Copy word for word the lines in the records below, starting at the line with "camera: 30 degrees left, 10 degrees down" and ending at the line with "(479, 243) = (735, 368): none -> brown pear". Skip the pictures.

■ Object transformation records ■

+ + +

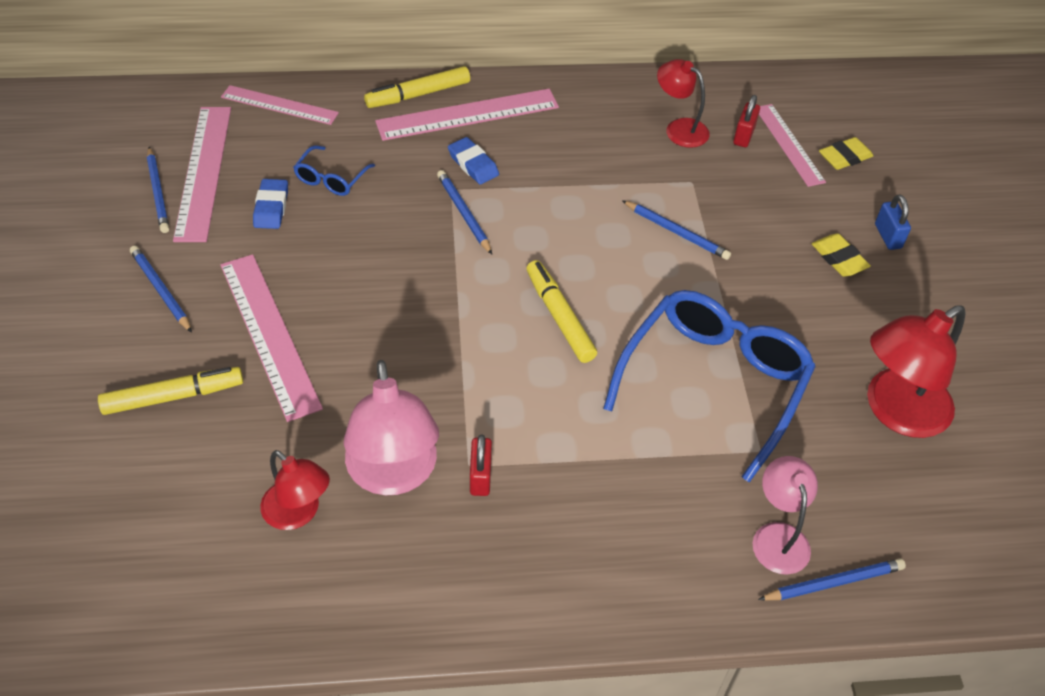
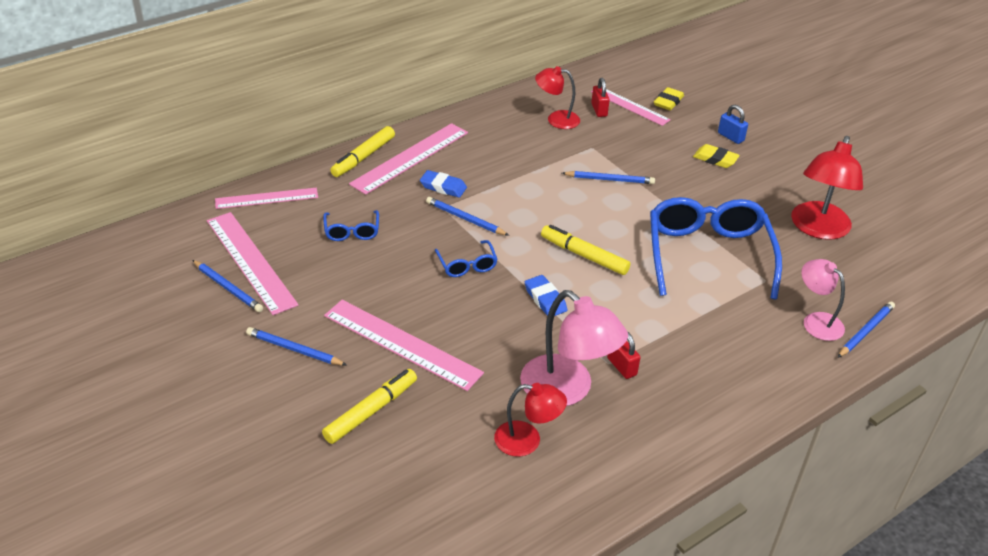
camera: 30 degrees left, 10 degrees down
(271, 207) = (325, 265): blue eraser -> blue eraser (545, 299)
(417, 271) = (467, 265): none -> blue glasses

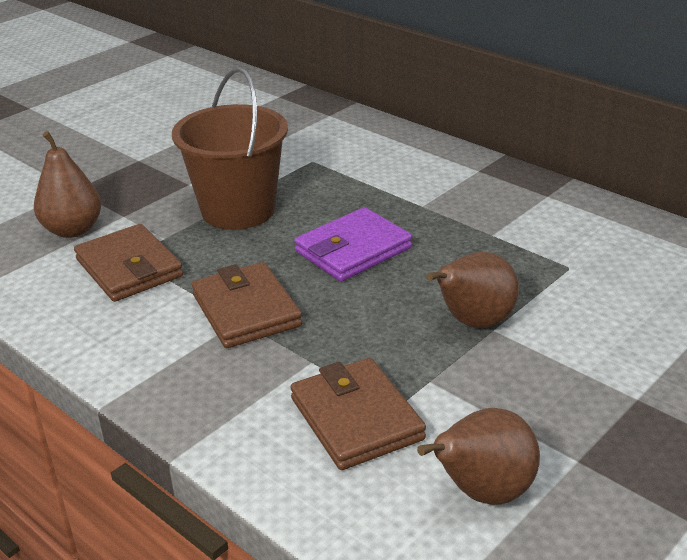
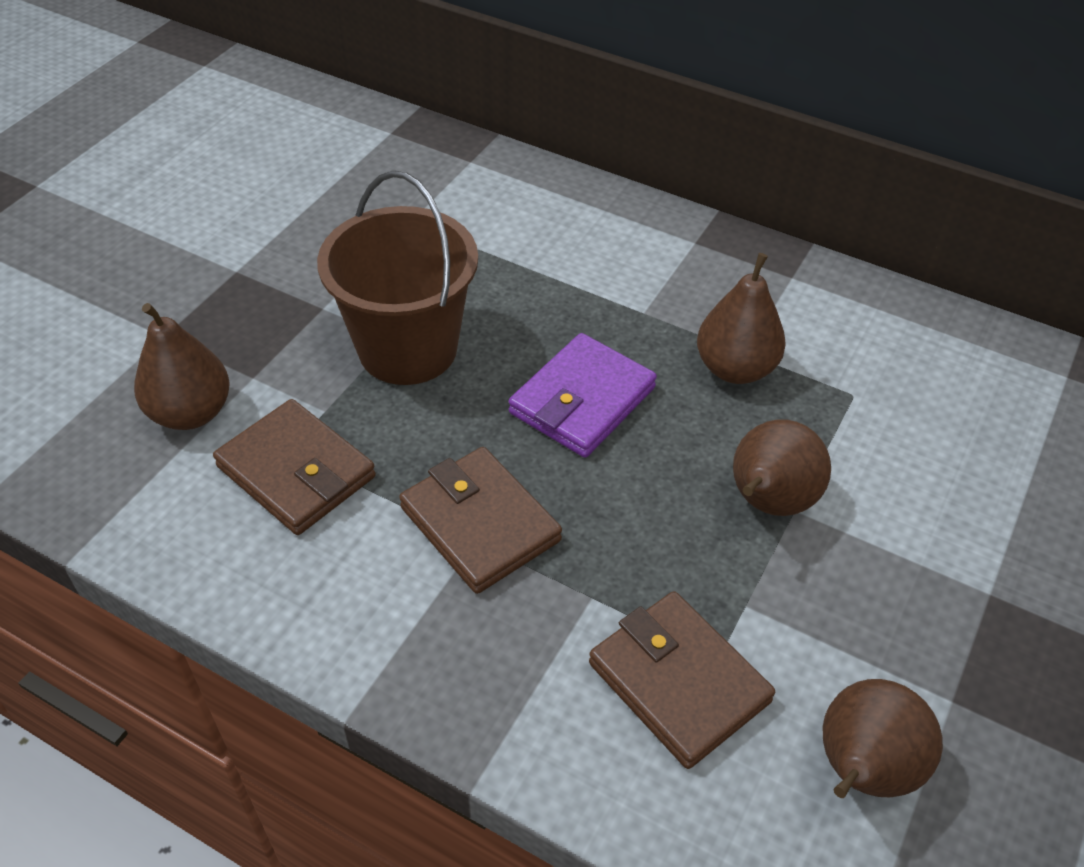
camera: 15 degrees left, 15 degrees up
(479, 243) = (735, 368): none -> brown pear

+ + +

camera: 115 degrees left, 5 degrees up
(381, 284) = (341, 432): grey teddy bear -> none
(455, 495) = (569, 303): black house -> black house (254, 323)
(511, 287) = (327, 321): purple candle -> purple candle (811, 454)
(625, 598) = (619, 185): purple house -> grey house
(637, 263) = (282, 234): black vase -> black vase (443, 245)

+ + +

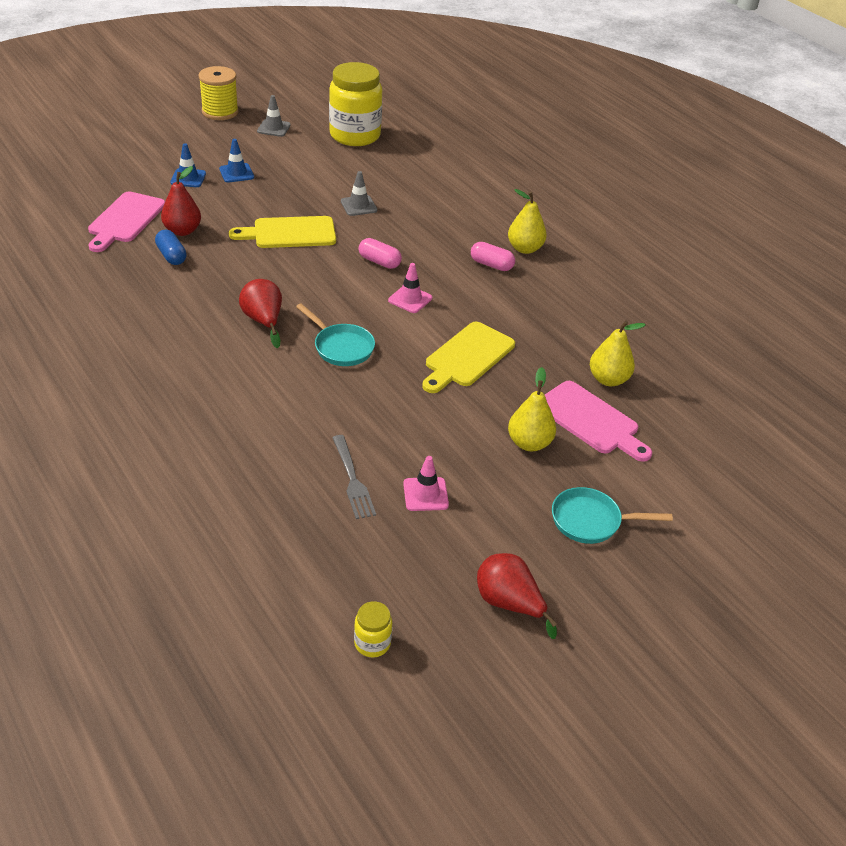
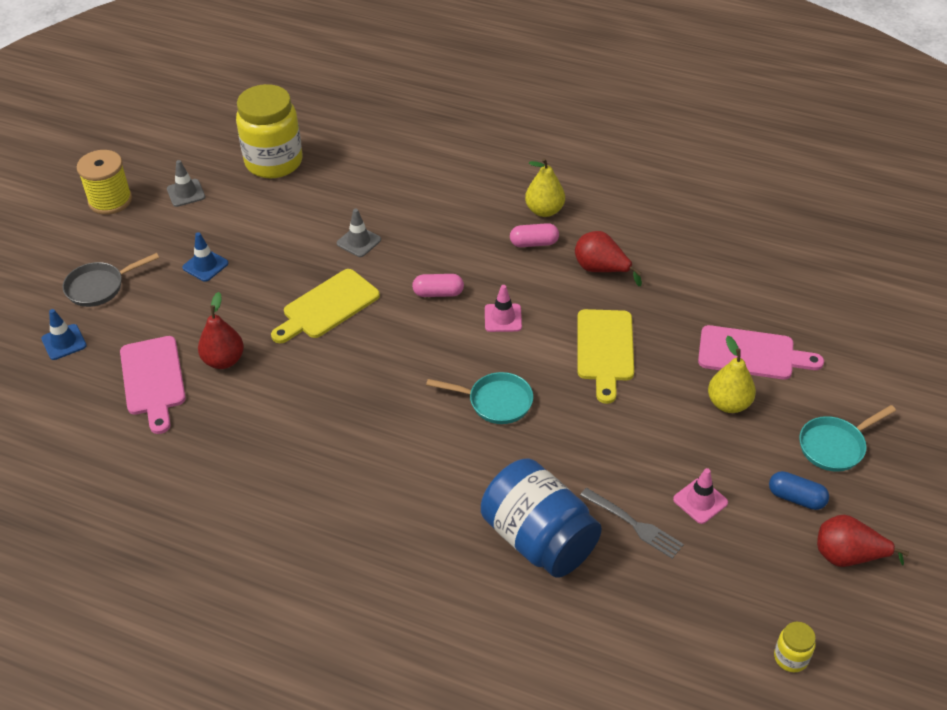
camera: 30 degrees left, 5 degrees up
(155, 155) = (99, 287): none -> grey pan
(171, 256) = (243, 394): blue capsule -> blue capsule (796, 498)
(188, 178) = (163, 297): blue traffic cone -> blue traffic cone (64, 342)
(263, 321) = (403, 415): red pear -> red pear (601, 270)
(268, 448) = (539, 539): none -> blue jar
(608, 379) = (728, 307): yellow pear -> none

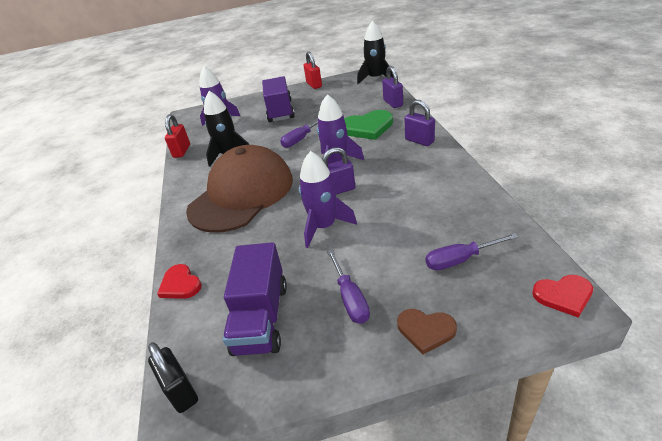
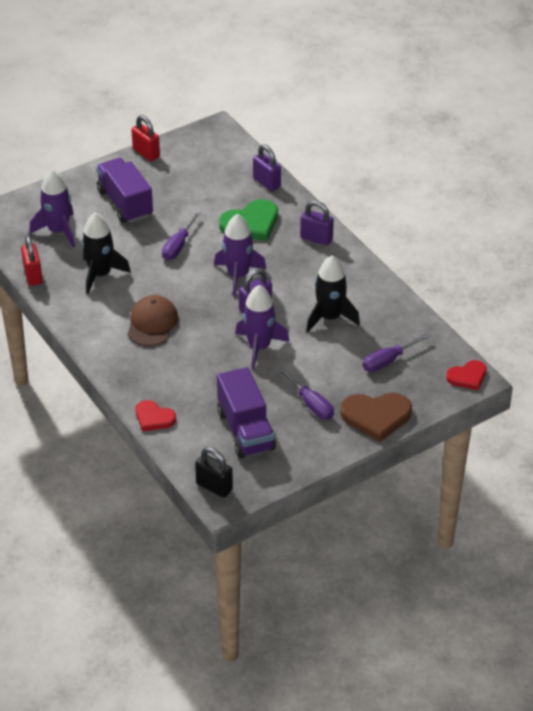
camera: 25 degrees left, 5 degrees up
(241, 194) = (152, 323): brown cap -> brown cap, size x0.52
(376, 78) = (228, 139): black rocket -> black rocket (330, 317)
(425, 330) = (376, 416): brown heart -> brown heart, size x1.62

+ + +

■ Response area ■
camera: 30 degrees left, 10 degrees down
(271, 207) = (325, 265): blue eraser -> blue eraser (545, 299)
(417, 271) = (467, 265): none -> blue glasses

camera: 15 degrees left, 15 degrees up
(479, 243) = (735, 368): none -> brown pear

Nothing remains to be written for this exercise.